#### DATA FOR THIS TASK
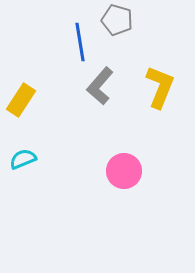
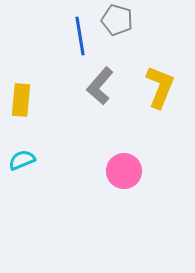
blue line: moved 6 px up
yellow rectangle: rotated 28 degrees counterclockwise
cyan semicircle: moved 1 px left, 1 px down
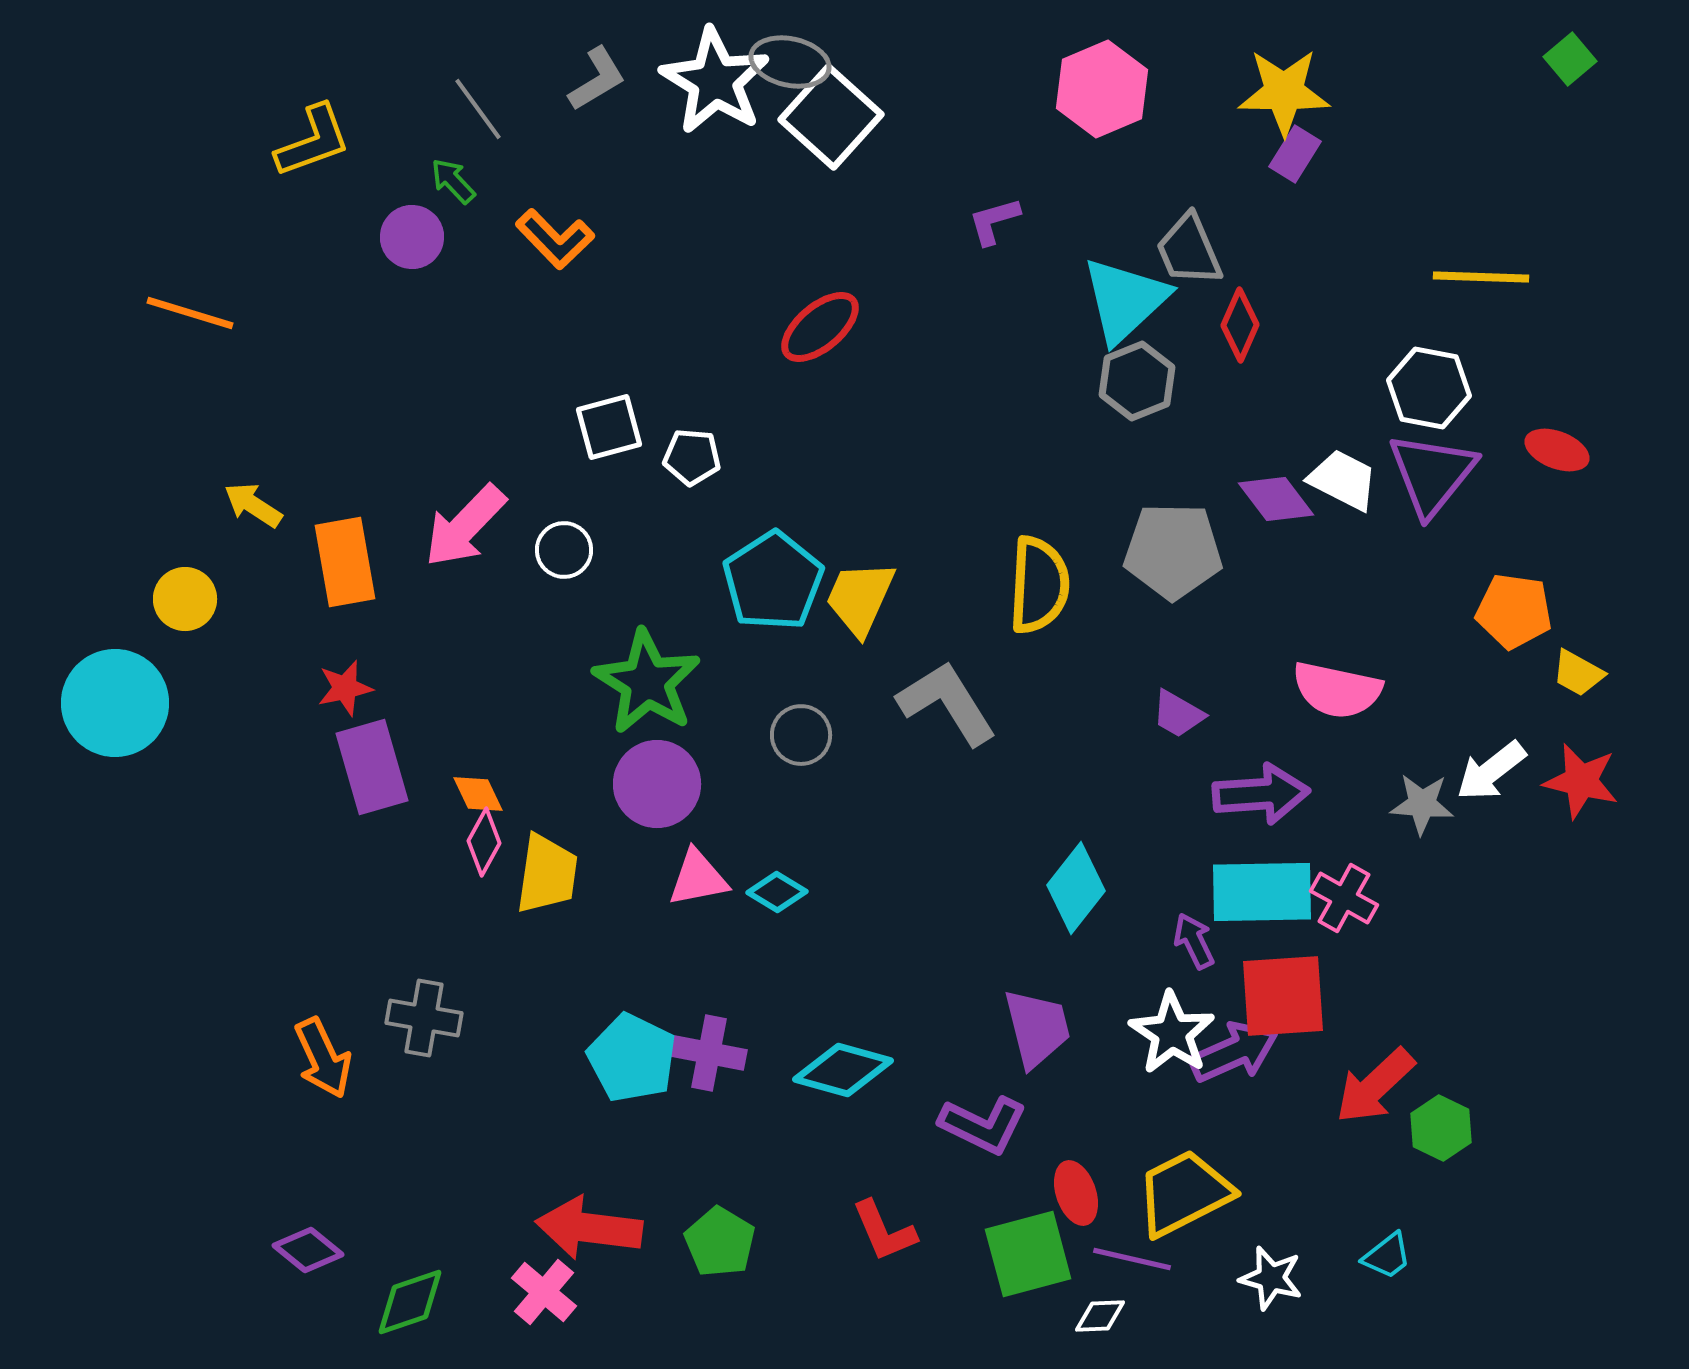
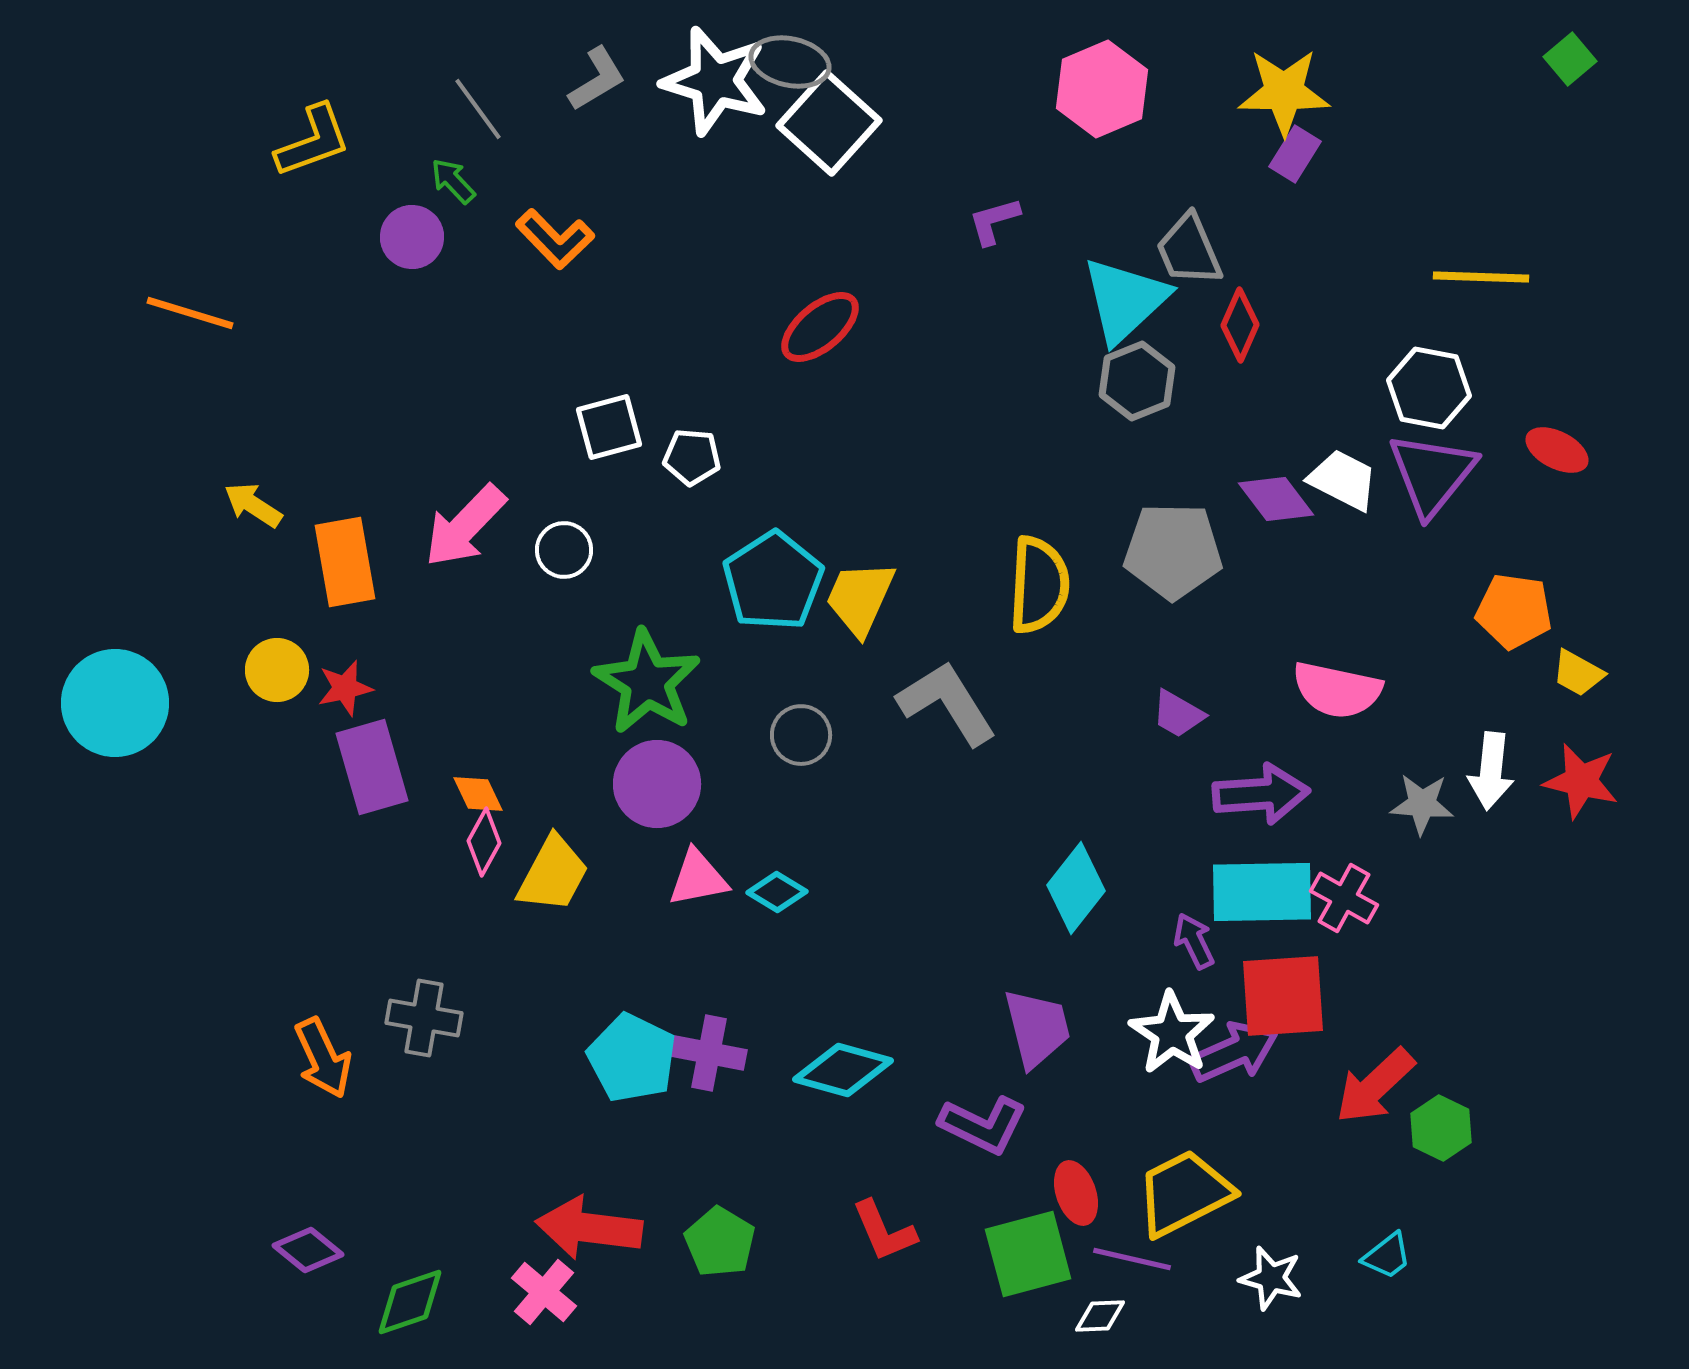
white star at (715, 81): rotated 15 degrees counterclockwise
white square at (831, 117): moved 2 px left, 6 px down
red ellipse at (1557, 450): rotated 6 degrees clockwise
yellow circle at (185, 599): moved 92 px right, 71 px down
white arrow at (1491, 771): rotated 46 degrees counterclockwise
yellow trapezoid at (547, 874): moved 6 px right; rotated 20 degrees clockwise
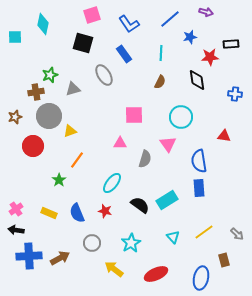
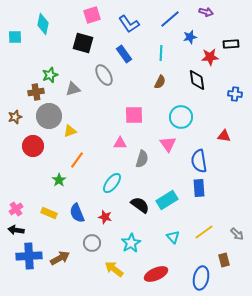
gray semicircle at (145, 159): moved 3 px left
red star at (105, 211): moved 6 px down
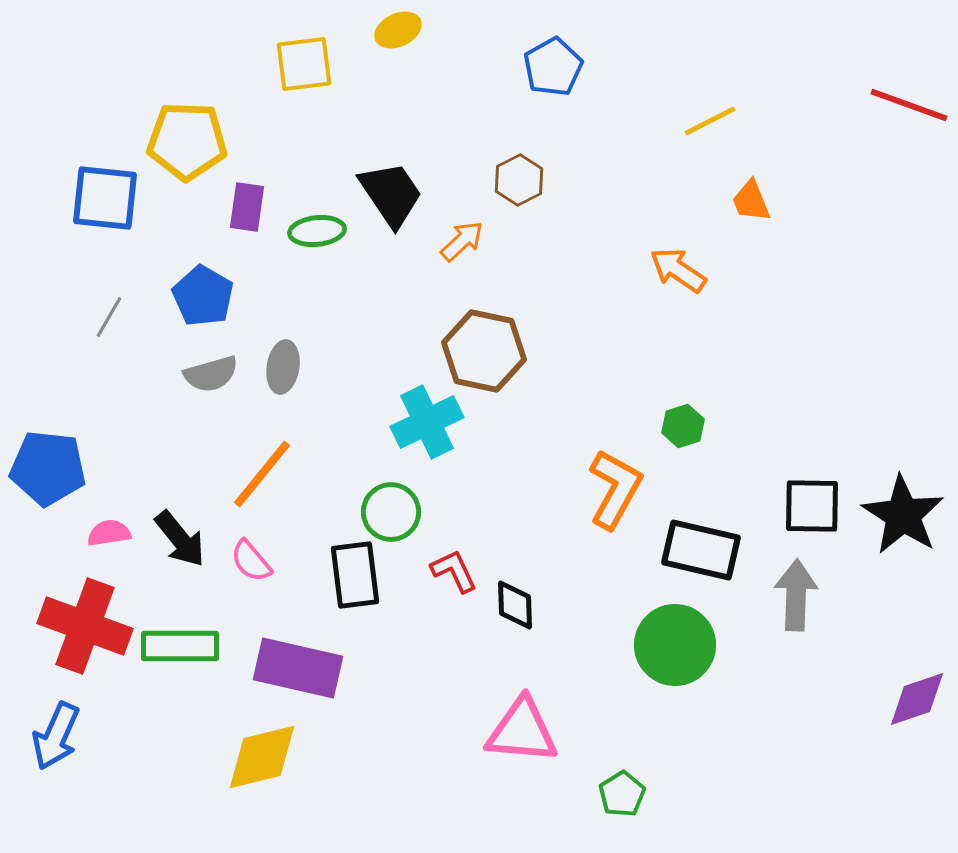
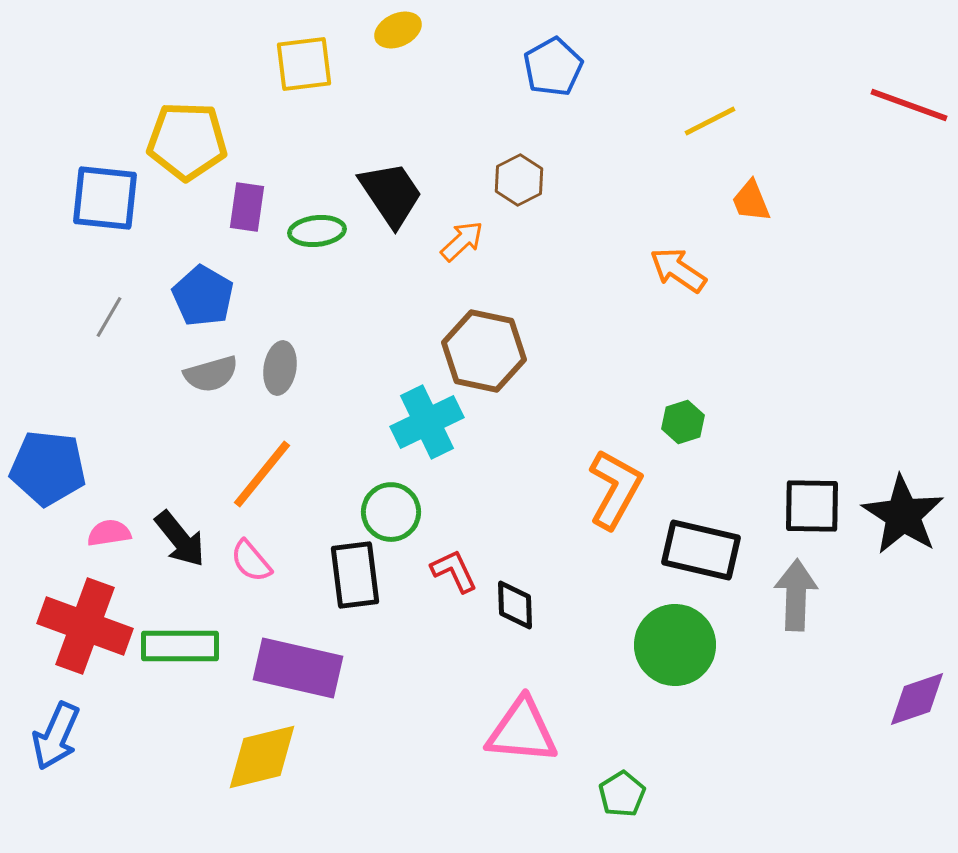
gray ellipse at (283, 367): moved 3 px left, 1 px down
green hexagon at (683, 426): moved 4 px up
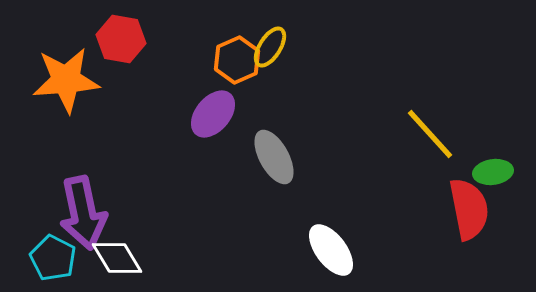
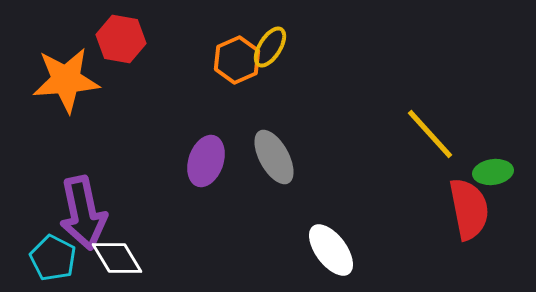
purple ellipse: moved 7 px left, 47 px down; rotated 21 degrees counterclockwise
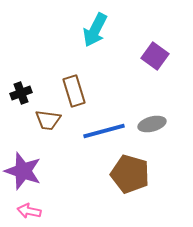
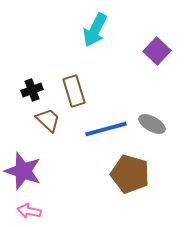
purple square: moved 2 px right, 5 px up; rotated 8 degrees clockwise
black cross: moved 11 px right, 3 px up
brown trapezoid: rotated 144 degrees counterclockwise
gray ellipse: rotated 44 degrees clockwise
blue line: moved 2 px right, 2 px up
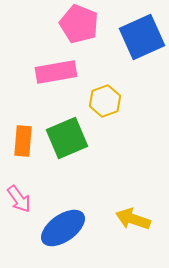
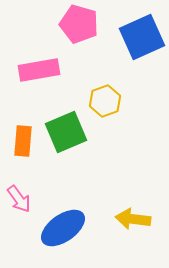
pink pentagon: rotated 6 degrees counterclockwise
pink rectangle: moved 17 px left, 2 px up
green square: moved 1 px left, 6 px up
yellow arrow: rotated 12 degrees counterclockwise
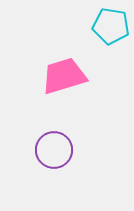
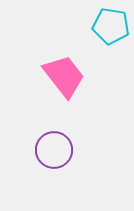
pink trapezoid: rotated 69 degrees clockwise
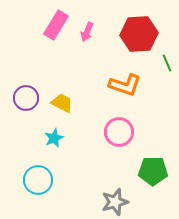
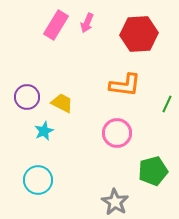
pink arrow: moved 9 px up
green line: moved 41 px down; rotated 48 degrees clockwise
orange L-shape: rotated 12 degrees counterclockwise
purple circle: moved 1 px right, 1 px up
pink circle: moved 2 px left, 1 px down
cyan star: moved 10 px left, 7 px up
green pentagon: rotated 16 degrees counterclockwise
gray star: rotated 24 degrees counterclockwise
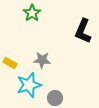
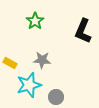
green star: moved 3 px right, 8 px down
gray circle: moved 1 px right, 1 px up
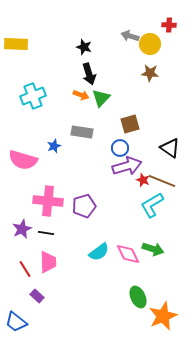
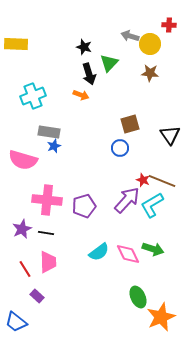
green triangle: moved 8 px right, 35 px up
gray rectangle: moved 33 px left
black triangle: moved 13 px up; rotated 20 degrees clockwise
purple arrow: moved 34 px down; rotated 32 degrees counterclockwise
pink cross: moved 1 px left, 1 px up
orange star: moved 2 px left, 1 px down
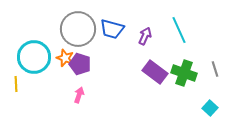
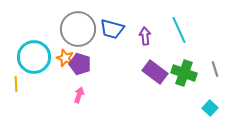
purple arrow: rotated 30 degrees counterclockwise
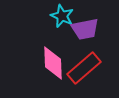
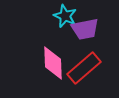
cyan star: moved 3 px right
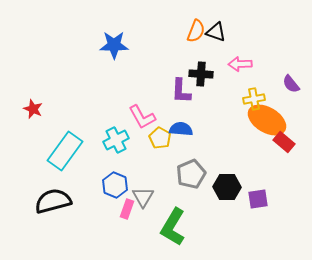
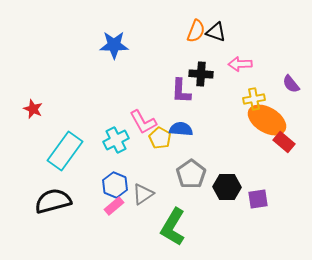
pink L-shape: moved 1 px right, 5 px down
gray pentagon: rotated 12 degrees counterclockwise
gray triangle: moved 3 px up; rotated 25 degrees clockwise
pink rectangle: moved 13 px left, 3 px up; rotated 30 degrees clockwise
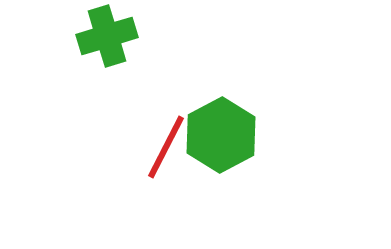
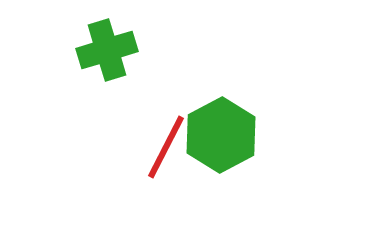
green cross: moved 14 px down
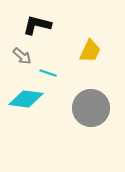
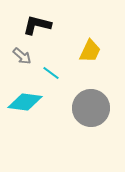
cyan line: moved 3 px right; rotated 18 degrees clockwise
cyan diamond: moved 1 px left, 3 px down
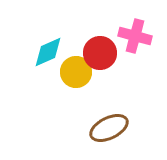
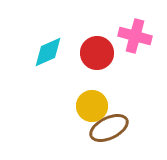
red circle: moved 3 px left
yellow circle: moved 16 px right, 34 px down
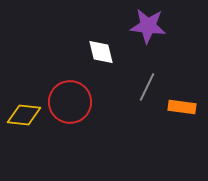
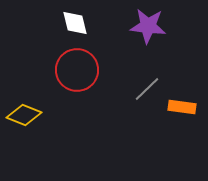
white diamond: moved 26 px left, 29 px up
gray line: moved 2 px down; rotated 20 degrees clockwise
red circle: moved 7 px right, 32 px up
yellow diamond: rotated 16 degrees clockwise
########
[TASK DETAILS] Scan the records for lines with the string "rectangle". Give the number of such lines and nothing else.

[TASK RESPONSE] 4